--- Task data ---
—————
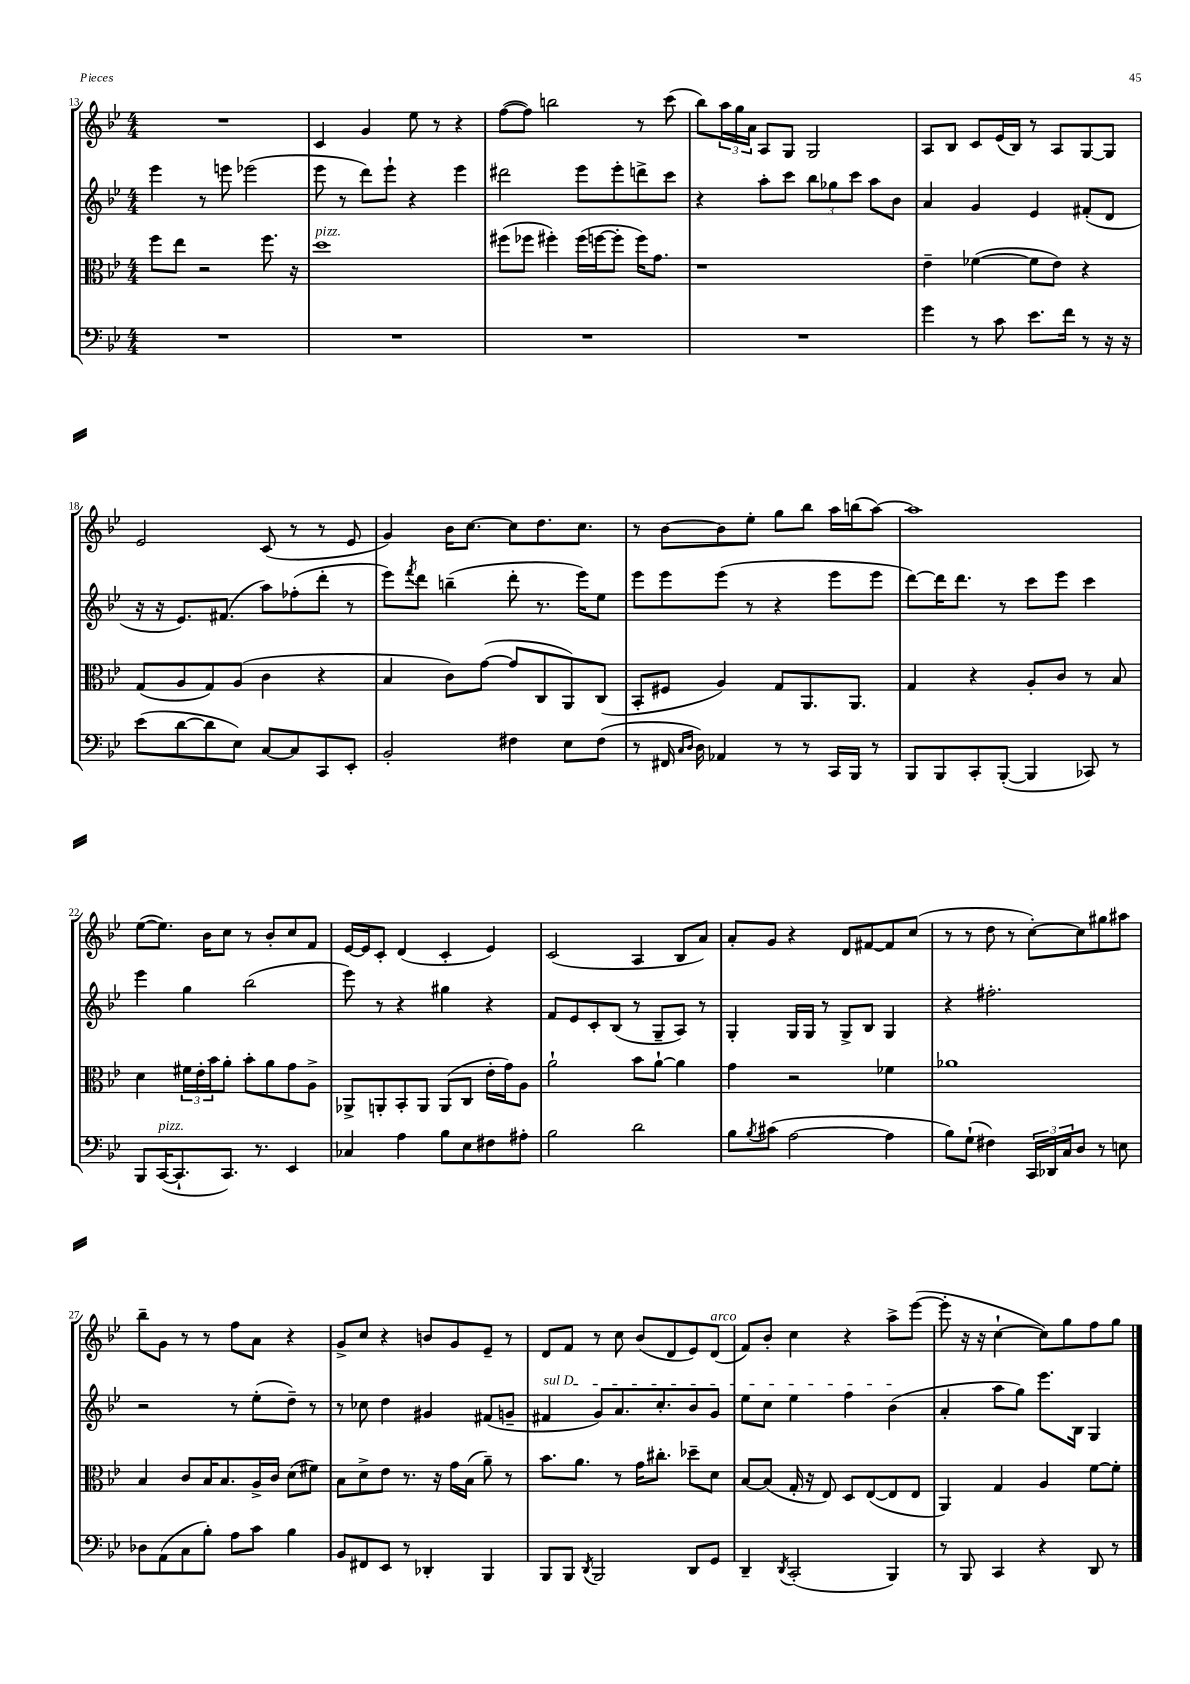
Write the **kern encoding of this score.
—————
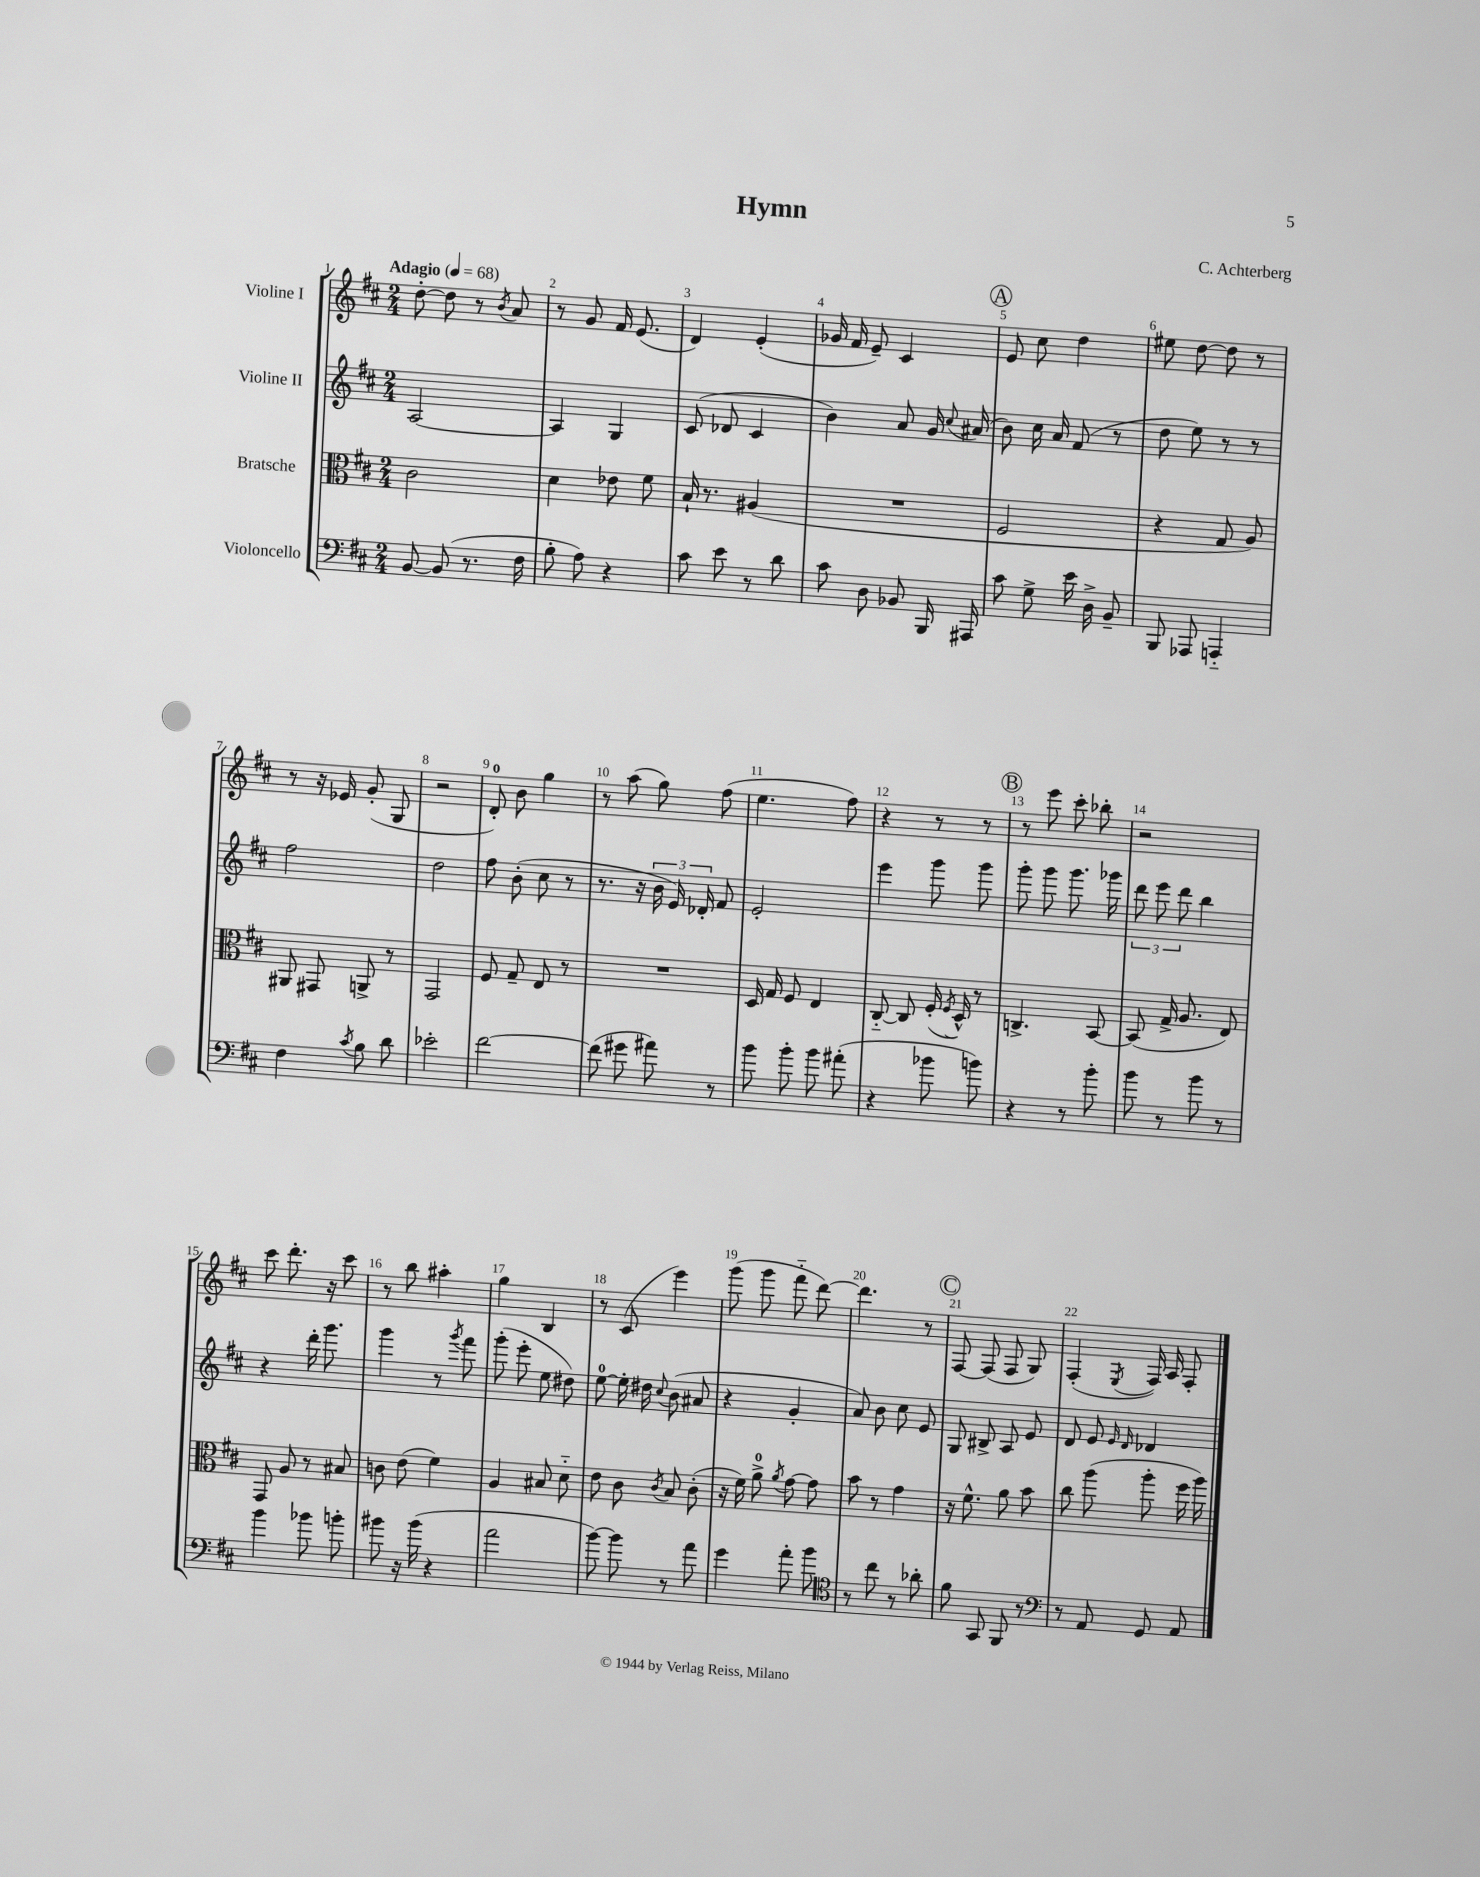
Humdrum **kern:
—————
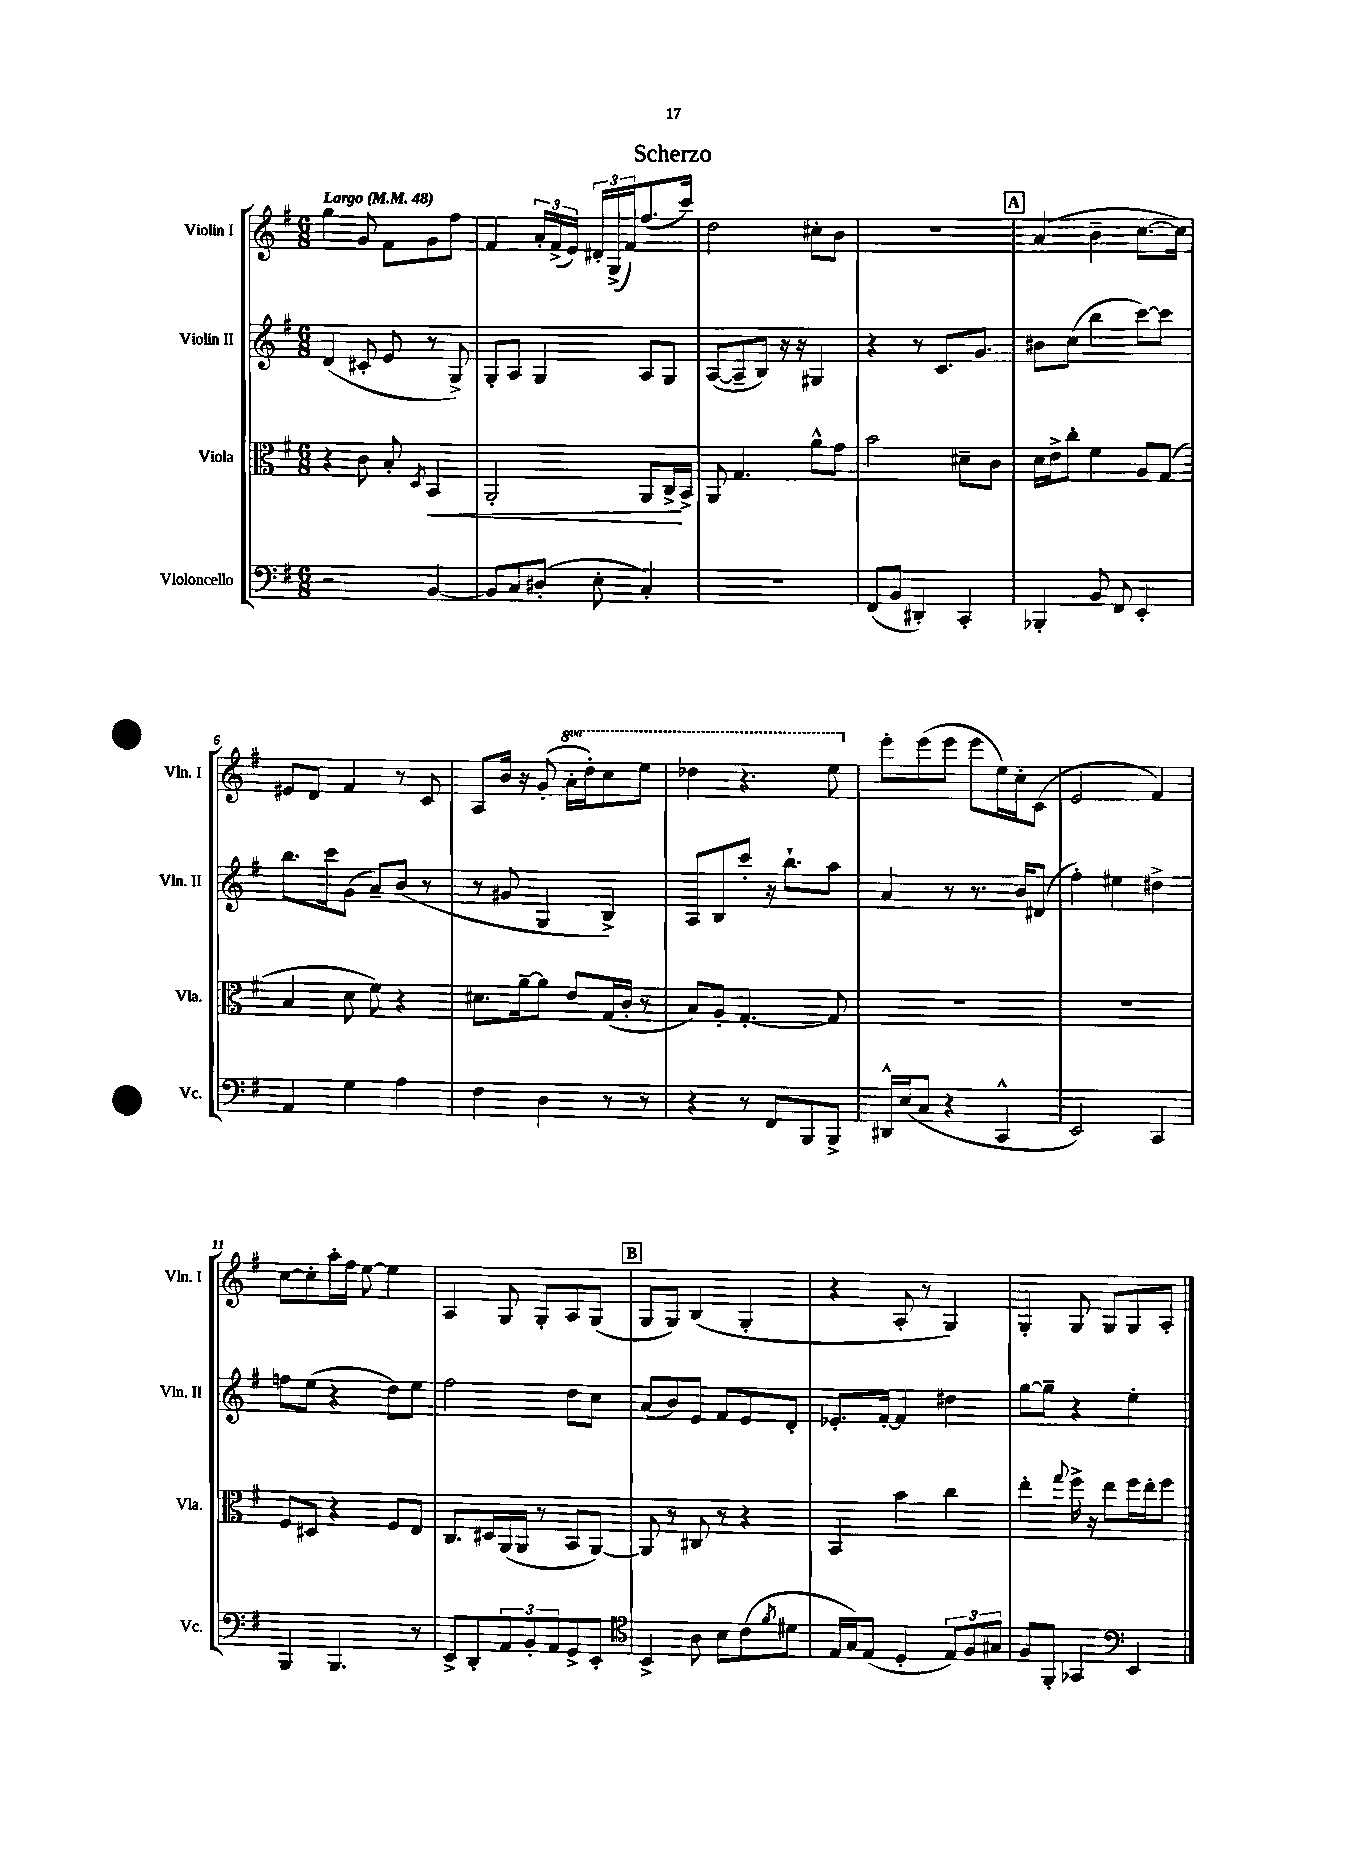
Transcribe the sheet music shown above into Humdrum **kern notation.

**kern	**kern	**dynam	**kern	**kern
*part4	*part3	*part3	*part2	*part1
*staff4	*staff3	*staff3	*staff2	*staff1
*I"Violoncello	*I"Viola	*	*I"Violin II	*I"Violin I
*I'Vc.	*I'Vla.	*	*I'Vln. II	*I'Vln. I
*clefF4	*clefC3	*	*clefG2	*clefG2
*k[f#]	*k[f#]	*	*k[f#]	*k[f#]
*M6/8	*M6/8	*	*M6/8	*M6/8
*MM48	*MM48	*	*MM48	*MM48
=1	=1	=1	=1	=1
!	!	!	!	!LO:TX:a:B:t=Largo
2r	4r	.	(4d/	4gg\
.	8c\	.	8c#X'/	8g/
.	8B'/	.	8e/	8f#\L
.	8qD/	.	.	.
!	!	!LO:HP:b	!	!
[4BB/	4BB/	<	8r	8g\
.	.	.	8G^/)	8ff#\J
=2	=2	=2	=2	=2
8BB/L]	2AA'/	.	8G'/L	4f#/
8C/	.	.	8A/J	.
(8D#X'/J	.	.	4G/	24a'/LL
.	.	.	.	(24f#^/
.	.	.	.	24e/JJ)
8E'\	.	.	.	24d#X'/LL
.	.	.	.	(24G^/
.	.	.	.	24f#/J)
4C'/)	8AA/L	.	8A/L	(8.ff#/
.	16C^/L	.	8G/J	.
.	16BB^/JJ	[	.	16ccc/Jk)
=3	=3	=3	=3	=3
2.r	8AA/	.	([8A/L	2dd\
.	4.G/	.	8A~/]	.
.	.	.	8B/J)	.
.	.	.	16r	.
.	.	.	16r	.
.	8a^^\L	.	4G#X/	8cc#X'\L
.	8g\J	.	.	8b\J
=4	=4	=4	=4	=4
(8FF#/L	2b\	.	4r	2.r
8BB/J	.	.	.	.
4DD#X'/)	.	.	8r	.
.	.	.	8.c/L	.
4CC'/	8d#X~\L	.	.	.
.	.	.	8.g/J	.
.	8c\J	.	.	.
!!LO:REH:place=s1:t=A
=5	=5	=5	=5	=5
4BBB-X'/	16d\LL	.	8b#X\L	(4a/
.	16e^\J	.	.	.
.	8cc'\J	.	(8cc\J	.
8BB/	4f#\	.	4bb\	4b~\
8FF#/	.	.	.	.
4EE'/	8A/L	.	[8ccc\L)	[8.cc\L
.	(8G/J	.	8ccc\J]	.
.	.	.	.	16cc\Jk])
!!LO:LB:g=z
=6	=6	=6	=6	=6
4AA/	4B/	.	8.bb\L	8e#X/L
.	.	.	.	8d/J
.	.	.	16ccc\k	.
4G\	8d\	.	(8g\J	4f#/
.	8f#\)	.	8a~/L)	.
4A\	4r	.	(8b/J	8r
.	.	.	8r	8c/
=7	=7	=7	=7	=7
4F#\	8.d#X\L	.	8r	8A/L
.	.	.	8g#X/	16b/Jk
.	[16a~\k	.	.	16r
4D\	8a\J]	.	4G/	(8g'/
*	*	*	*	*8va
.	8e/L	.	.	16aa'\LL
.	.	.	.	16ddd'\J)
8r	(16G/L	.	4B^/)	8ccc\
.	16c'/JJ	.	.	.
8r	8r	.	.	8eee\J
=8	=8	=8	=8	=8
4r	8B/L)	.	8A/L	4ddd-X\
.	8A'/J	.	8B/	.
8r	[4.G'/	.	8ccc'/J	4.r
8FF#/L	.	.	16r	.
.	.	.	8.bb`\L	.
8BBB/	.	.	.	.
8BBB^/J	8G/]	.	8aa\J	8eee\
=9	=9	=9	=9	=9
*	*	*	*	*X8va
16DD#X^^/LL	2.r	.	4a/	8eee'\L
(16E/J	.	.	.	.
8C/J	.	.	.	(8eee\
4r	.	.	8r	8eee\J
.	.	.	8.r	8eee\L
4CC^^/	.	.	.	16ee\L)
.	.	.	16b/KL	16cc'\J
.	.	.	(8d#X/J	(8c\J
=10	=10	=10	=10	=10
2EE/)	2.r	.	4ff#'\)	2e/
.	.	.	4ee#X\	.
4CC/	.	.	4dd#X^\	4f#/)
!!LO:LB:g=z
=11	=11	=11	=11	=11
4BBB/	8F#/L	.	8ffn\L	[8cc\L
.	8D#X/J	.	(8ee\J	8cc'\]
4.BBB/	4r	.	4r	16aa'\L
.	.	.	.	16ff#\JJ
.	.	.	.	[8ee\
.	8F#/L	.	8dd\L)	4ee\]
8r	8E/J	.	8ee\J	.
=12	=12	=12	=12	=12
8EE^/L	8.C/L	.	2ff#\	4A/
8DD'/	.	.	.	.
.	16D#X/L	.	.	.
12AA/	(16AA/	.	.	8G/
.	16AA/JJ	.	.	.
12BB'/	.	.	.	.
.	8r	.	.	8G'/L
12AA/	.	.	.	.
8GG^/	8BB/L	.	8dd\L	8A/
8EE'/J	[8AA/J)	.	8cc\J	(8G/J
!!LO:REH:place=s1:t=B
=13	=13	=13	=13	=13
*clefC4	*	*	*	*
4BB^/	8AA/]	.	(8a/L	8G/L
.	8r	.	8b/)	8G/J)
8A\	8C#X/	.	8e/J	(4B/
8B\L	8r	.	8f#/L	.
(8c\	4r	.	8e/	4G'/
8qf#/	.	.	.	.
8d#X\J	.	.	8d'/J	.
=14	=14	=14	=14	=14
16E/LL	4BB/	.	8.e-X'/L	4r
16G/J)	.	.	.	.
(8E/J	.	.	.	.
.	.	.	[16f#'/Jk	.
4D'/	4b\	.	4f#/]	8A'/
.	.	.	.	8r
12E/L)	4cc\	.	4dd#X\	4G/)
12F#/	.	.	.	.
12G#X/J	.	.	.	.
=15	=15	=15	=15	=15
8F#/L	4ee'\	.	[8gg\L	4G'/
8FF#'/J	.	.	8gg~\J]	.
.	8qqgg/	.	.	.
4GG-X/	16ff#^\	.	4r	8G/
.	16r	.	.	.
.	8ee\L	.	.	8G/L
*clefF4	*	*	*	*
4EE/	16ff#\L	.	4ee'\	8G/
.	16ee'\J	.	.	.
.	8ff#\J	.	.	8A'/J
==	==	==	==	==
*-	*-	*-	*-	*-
—————
--- What is being asked ---
Report how many lines in the material above contain the string "kern". Matching is case-sensitive; give only the number.

--- Answer to this task ---
4